WHAT YOU WILL DO
Repeat all the records, precisely as given.

PROVIDED INFORMATION
○ ○ ○

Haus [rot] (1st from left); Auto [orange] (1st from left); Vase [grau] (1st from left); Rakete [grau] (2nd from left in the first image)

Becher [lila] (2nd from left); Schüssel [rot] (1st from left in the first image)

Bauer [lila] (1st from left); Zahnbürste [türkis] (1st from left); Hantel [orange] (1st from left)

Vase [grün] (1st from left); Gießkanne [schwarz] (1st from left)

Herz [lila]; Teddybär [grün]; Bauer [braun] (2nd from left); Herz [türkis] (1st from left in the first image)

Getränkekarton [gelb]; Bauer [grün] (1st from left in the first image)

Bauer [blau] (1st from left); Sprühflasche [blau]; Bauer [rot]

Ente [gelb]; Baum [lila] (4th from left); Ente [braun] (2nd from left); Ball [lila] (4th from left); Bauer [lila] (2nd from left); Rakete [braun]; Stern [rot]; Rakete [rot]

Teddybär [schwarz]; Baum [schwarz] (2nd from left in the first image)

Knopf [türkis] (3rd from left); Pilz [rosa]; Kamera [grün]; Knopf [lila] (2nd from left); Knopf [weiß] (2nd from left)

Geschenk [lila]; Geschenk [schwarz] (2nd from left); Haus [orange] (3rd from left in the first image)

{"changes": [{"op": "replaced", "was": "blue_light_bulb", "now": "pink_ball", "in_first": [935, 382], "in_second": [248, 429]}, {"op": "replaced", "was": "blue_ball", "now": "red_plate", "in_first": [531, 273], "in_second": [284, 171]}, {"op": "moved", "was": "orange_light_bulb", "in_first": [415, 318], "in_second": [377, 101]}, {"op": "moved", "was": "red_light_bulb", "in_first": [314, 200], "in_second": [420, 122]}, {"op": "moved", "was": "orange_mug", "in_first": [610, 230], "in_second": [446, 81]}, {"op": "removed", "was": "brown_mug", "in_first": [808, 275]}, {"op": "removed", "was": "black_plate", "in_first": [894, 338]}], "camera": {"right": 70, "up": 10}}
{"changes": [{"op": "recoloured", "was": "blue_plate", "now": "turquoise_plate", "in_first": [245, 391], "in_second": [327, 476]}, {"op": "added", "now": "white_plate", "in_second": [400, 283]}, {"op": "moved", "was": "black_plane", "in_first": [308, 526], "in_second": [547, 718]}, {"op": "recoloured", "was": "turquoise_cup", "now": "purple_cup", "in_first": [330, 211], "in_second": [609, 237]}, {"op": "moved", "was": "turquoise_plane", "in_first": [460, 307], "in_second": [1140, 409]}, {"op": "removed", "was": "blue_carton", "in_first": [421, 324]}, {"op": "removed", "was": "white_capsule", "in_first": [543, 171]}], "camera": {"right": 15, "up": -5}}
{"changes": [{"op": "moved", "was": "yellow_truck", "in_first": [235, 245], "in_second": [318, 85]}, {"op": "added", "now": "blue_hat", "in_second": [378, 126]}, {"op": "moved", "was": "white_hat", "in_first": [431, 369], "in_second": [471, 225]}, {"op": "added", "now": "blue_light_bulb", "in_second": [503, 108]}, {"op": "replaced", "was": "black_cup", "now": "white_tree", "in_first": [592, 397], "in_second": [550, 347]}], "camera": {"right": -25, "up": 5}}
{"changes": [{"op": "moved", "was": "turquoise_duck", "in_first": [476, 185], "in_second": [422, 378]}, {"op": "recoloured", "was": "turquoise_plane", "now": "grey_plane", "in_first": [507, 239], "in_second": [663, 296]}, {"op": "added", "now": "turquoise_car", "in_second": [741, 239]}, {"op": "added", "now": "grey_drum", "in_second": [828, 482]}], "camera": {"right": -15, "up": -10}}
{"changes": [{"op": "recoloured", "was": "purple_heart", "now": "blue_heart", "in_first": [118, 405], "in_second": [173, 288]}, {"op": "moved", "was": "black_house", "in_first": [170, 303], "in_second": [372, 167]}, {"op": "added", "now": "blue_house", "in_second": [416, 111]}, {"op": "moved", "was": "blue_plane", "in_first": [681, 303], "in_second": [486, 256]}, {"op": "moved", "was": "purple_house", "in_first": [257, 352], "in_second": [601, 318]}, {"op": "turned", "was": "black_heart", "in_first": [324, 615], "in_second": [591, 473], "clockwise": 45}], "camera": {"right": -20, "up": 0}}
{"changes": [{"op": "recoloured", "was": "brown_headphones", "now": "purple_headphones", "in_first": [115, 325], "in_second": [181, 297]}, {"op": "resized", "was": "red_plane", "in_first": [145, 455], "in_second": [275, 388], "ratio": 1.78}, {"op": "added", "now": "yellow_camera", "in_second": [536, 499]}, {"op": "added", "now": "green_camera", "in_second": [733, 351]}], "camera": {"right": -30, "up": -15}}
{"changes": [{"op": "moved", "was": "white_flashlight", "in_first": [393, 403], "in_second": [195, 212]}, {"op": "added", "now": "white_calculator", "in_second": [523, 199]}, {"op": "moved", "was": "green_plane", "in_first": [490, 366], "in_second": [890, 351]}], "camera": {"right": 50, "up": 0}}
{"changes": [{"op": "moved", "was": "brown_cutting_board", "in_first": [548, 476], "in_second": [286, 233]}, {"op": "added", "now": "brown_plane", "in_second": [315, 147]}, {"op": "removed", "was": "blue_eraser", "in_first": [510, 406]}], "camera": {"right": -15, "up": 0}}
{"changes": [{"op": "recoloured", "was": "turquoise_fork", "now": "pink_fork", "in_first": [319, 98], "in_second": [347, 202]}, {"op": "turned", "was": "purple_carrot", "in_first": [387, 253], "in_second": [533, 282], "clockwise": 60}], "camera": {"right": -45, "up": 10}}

○ ○ ○

RESPONSE TO THIS EXERCISE
Haus [rot] (1st from left); Auto [orange] (1st from left); Vase [grau] (1st from left); Rakete [grau] (2nd from left in the first image)

Becher [lila] (2nd from left); Schüssel [rot] (1st from left in the first image)

Bauer [lila] (1st from left); Zahnbürste [türkis] (1st from left); Hantel [orange] (1st from left)

Vase [grün] (1st from left); Gießkanne [schwarz] (1st from left)

Herz [lila]; Teddybär [grün]; Bauer [braun] (2nd from left); Herz [türkis] (1st from left in the first image)

Getränkekarton [gelb]; Bauer [grün] (1st from left in the first image)

Bauer [blau] (1st from left); Sprühflasche [blau]; Bauer [rot]

Ente [gelb]; Baum [lila] (4th from left); Ente [braun] (2nd from left); Ball [lila] (4th from left); Bauer [lila] (2nd from left); Rakete [braun]; Stern [rot]; Rakete [rot]

Teddybär [schwarz]; Baum [schwarz] (2nd from left in the first image)

Knopf [türkis] (3rd from left); Pilz [rosa]; Kamera [grün]; Knopf [lila] (2nd from left); Knopf [weiß] (2nd from left)

Geschenk [lila]; Geschenk [schwarz] (2nd from left); Haus [orange] (3rd from left in the first image)

{"changes": [{"op": "replaced", "was": "blue_light_bulb", "now": "pink_ball", "in_first": [935, 382], "in_second": [248, 429]}, {"op": "replaced", "was": "blue_ball", "now": "red_plate", "in_first": [531, 273], "in_second": [284, 171]}, {"op": "moved", "was": "orange_light_bulb", "in_first": [415, 318], "in_second": [377, 101]}, {"op": "moved", "was": "red_light_bulb", "in_first": [314, 200], "in_second": [420, 122]}, {"op": "moved", "was": "orange_mug", "in_first": [610, 230], "in_second": [446, 81]}, {"op": "removed", "was": "brown_mug", "in_first": [808, 275]}, {"op": "removed", "was": "black_plate", "in_first": [894, 338]}], "camera": {"right": 70, "up": 10}}
{"changes": [{"op": "recoloured", "was": "blue_plate", "now": "turquoise_plate", "in_first": [245, 391], "in_second": [327, 476]}, {"op": "added", "now": "white_plate", "in_second": [400, 283]}, {"op": "moved", "was": "black_plane", "in_first": [308, 526], "in_second": [547, 718]}, {"op": "recoloured", "was": "turquoise_cup", "now": "purple_cup", "in_first": [330, 211], "in_second": [609, 237]}, {"op": "moved", "was": "turquoise_plane", "in_first": [460, 307], "in_second": [1140, 409]}, {"op": "removed", "was": "blue_carton", "in_first": [421, 324]}, {"op": "removed", "was": "white_capsule", "in_first": [543, 171]}], "camera": {"right": 15, "up": -5}}
{"changes": [{"op": "moved", "was": "yellow_truck", "in_first": [235, 245], "in_second": [318, 85]}, {"op": "added", "now": "blue_hat", "in_second": [378, 126]}, {"op": "moved", "was": "white_hat", "in_first": [431, 369], "in_second": [471, 225]}, {"op": "added", "now": "blue_light_bulb", "in_second": [503, 108]}, {"op": "replaced", "was": "black_cup", "now": "white_tree", "in_first": [592, 397], "in_second": [550, 347]}], "camera": {"right": -25, "up": 5}}
{"changes": [{"op": "moved", "was": "turquoise_duck", "in_first": [476, 185], "in_second": [422, 378]}, {"op": "recoloured", "was": "turquoise_plane", "now": "grey_plane", "in_first": [507, 239], "in_second": [663, 296]}, {"op": "added", "now": "turquoise_car", "in_second": [741, 239]}, {"op": "added", "now": "grey_drum", "in_second": [828, 482]}], "camera": {"right": -15, "up": -10}}
{"changes": [{"op": "recoloured", "was": "purple_heart", "now": "blue_heart", "in_first": [118, 405], "in_second": [173, 288]}, {"op": "moved", "was": "black_house", "in_first": [170, 303], "in_second": [372, 167]}, {"op": "added", "now": "blue_house", "in_second": [416, 111]}, {"op": "moved", "was": "blue_plane", "in_first": [681, 303], "in_second": [486, 256]}, {"op": "moved", "was": "purple_house", "in_first": [257, 352], "in_second": [601, 318]}, {"op": "turned", "was": "black_heart", "in_first": [324, 615], "in_second": [591, 473], "clockwise": 45}], "camera": {"right": -20, "up": 0}}
{"changes": [{"op": "recoloured", "was": "brown_headphones", "now": "purple_headphones", "in_first": [115, 325], "in_second": [181, 297]}, {"op": "resized", "was": "red_plane", "in_first": [145, 455], "in_second": [275, 388], "ratio": 1.78}, {"op": "added", "now": "yellow_camera", "in_second": [536, 499]}, {"op": "added", "now": "green_camera", "in_second": [733, 351]}], "camera": {"right": -30, "up": -15}}
{"changes": [{"op": "moved", "was": "white_flashlight", "in_first": [393, 403], "in_second": [195, 212]}, {"op": "added", "now": "white_calculator", "in_second": [523, 199]}, {"op": "moved", "was": "green_plane", "in_first": [490, 366], "in_second": [890, 351]}], "camera": {"right": 50, "up": 0}}
{"changes": [{"op": "moved", "was": "brown_cutting_board", "in_first": [548, 476], "in_second": [286, 233]}, {"op": "added", "now": "brown_plane", "in_second": [315, 147]}, {"op": "removed", "was": "blue_eraser", "in_first": [510, 406]}], "camera": {"right": -15, "up": 0}}
{"changes": [{"op": "recoloured", "was": "turquoise_fork", "now": "pink_fork", "in_first": [319, 98], "in_second": [347, 202]}, {"op": "turned", "was": "purple_carrot", "in_first": [387, 253], "in_second": [533, 282], "clockwise": 60}], "camera": {"right": -45, "up": 10}}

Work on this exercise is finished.